Please print exactly the lines running from the one that contains "D1: zener 9.1V (A VS, K GND) -> none" to the end of the data, with both lines included.

[Stored data entries]
━━━━
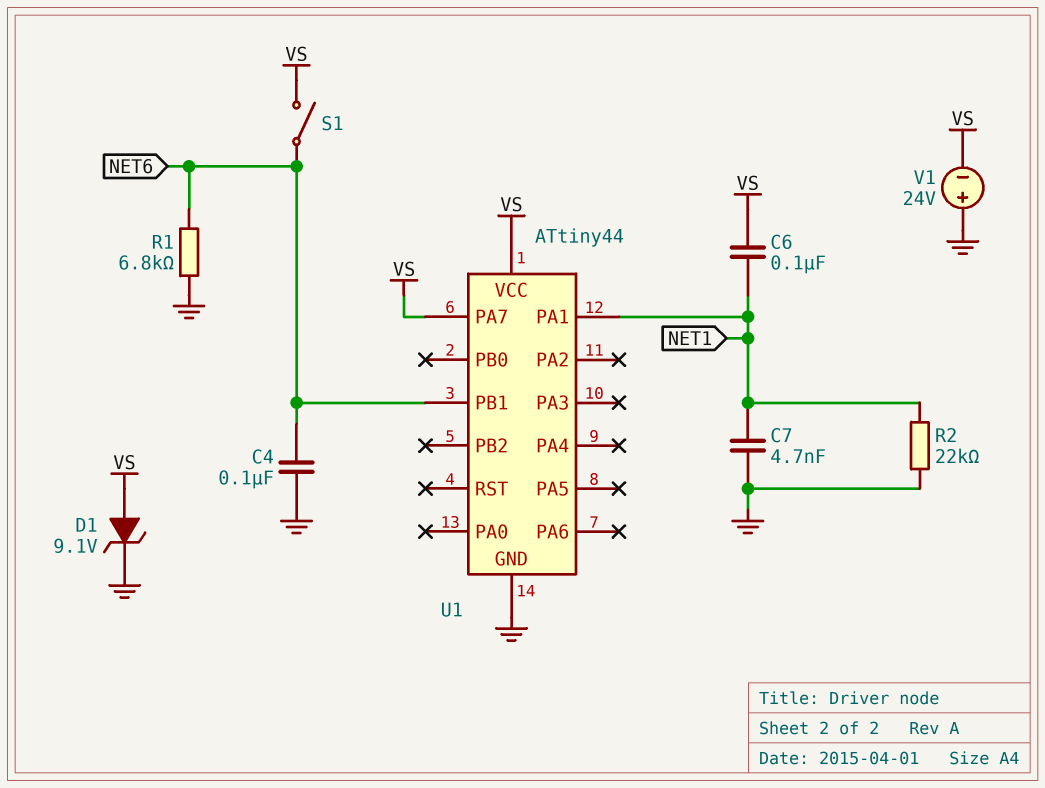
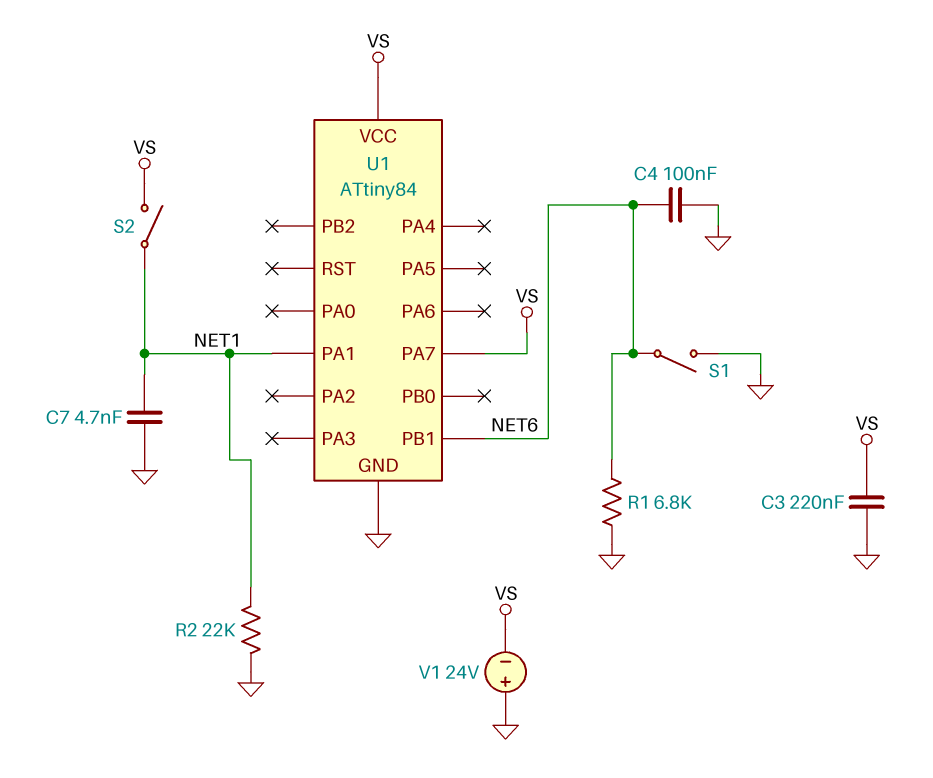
C3: none -> 220nF (GND, VS)
C6: 100nF (NET1, VS) -> none
D1: zener 9.1V (A VS, K GND) -> none
S1: switch (NET6, VS) -> switch (GND, NET6)
S2: none -> switch (NET1, VS)
U1: ATtiny44 -> ATtiny84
━━━━
SOLUTION TO THE PROBLEM:
D1: zener 9.1V (A VS, K GND) -> none
S1: switch (NET6, VS) -> switch (GND, NET6)
S2: none -> switch (NET1, VS)
U1: ATtiny44 -> ATtiny84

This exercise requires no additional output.